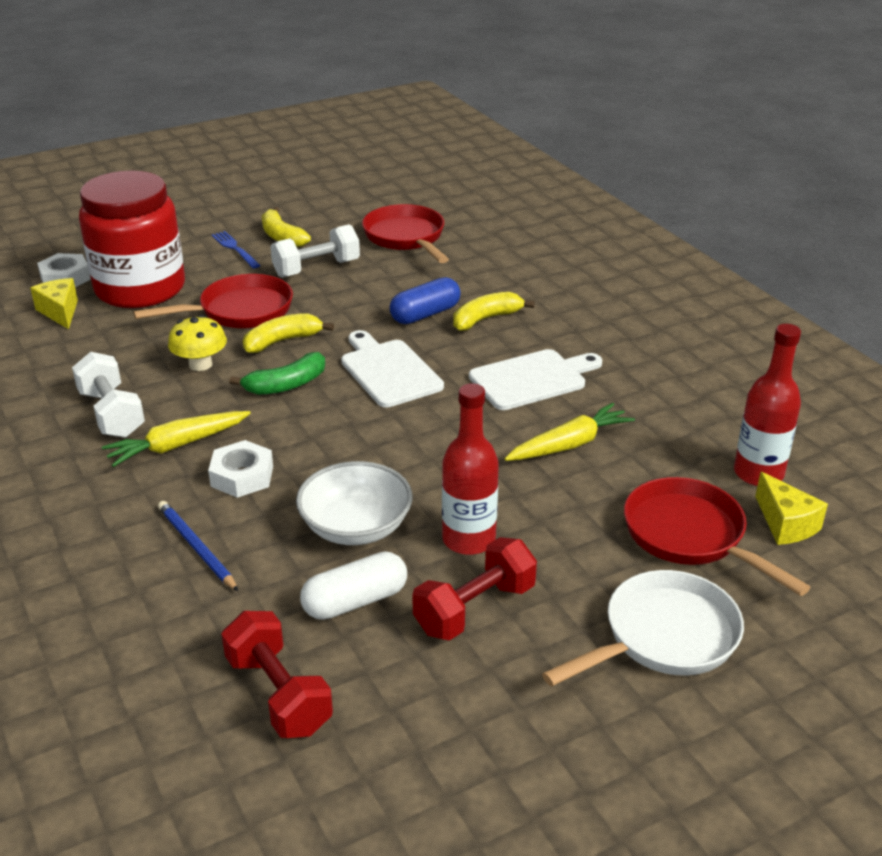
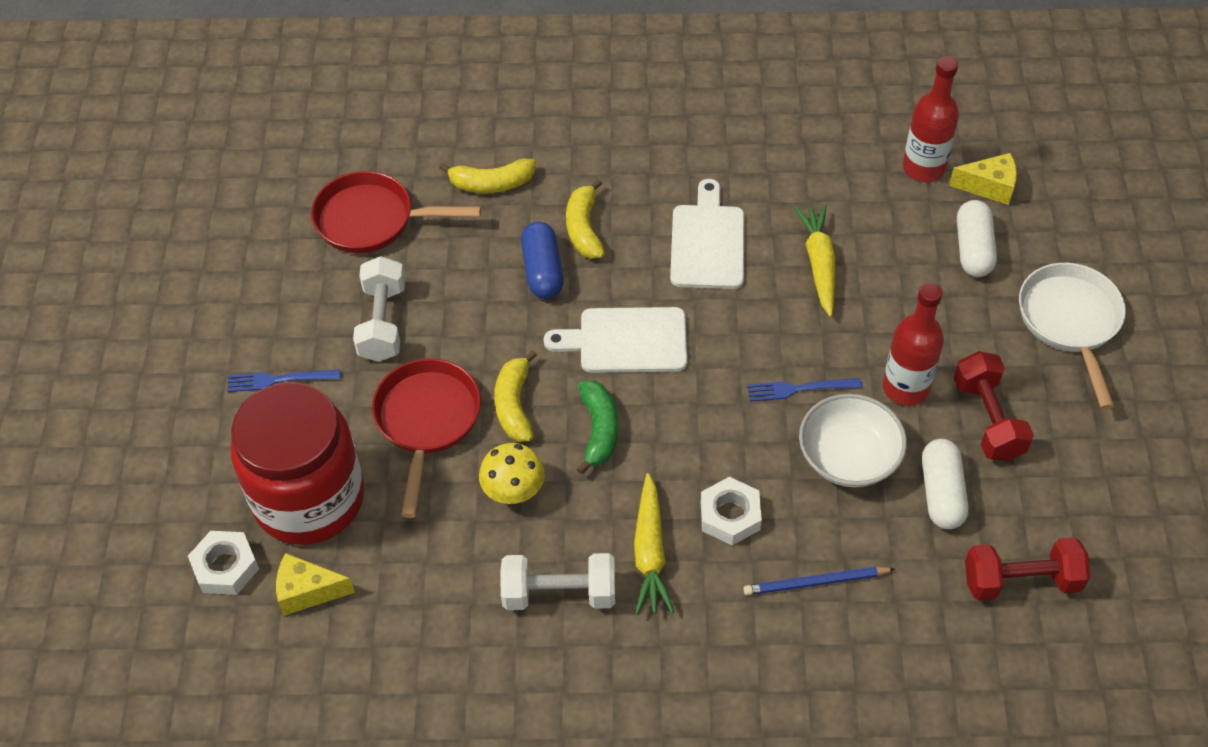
camera: 60 degrees left, 20 degrees up
(282, 237) = (283, 327): yellow banana -> yellow banana (492, 183)
(413, 474) = (799, 389): none -> blue fork
(690, 536) = (973, 249): red pan -> white capsule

_____

**WHAT YOU NEED TO DO:** Once the pictures are set aside, output the whole listing exactly.

**ANSWER TO THE EXERCISE:**
camera: 60 degrees left, 20 degrees up
(282, 237) = (283, 327): yellow banana -> yellow banana (492, 183)
(413, 474) = (799, 389): none -> blue fork
(690, 536) = (973, 249): red pan -> white capsule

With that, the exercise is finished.